* _Exercise directions_:
An exact copy of all the data is needed, with every picture left out.

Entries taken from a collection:

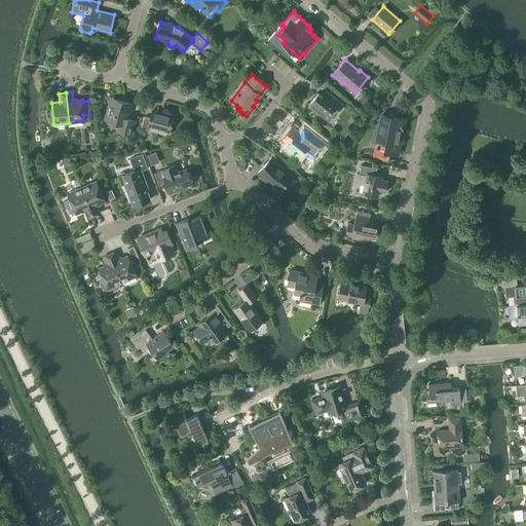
[(317,94),(308,107),(325,119),(329,122),(334,114),(342,104),(328,94),(324,98),(317,94)]
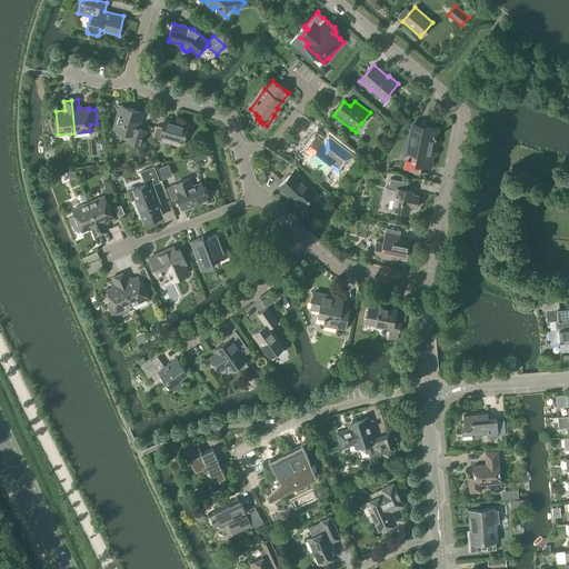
[(138,129),(143,112),(120,106),(113,129),(129,135),(127,141),(142,146),(147,131),(138,129)]
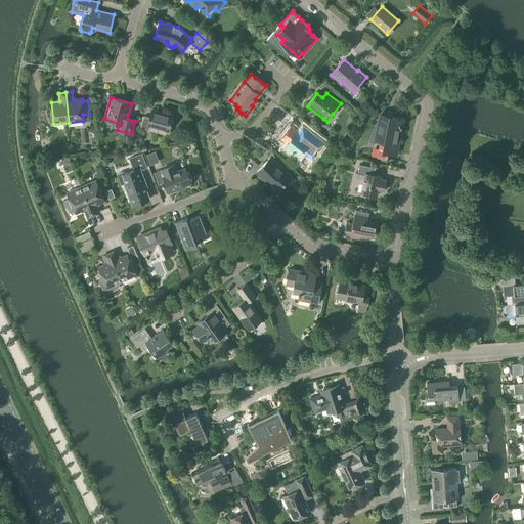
[(169,132),(173,116),(151,110),(149,118),(143,117),(140,128),(149,131),(150,127),(169,132)]
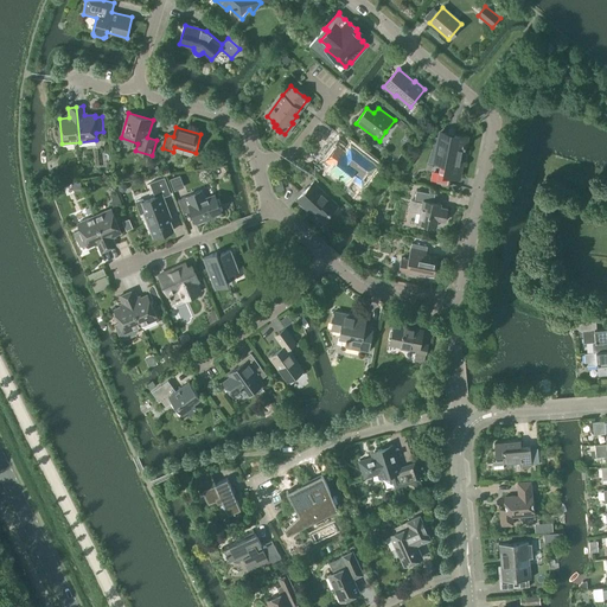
[(458,178),(466,138),(454,135),(454,138),(440,134),(430,181),(443,184),(446,176),(458,178)]
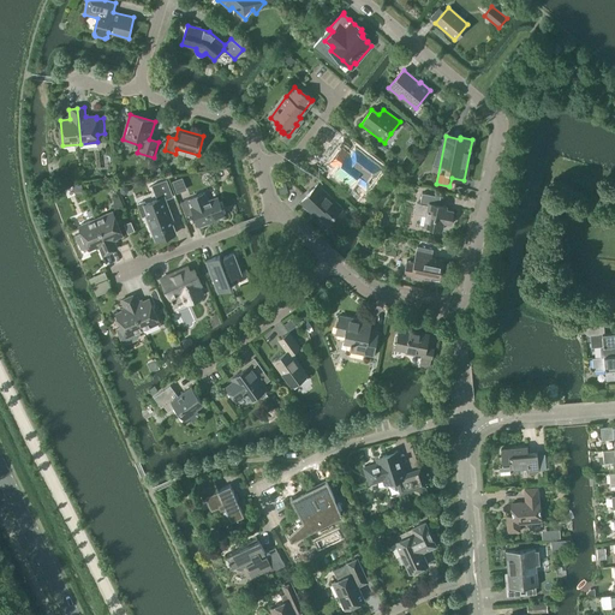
[(341,149),(332,162),(338,167),(334,173),(350,184),(353,180),(366,190),(382,168),(363,154),(354,147),(348,155),(341,149)]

* _Result below_:
[(317,94),(308,107),(325,119),(329,122),(334,114),(342,104),(328,94),(324,98),(317,94)]
[(138,129),(143,112),(120,106),(113,129),(129,135),(127,141),(142,146),(147,131),(138,129)]
[(169,132),(173,116),(151,110),(149,118),(143,117),(140,128),(149,131),(150,127),(169,132)]
[(458,178),(466,138),(454,135),(454,138),(440,134),(430,181),(443,184),(446,176),(458,178)]
[(341,149),(332,162),(338,167),(334,173),(350,184),(353,180),(366,190),(382,168),(363,154),(354,147),(348,155),(341,149)]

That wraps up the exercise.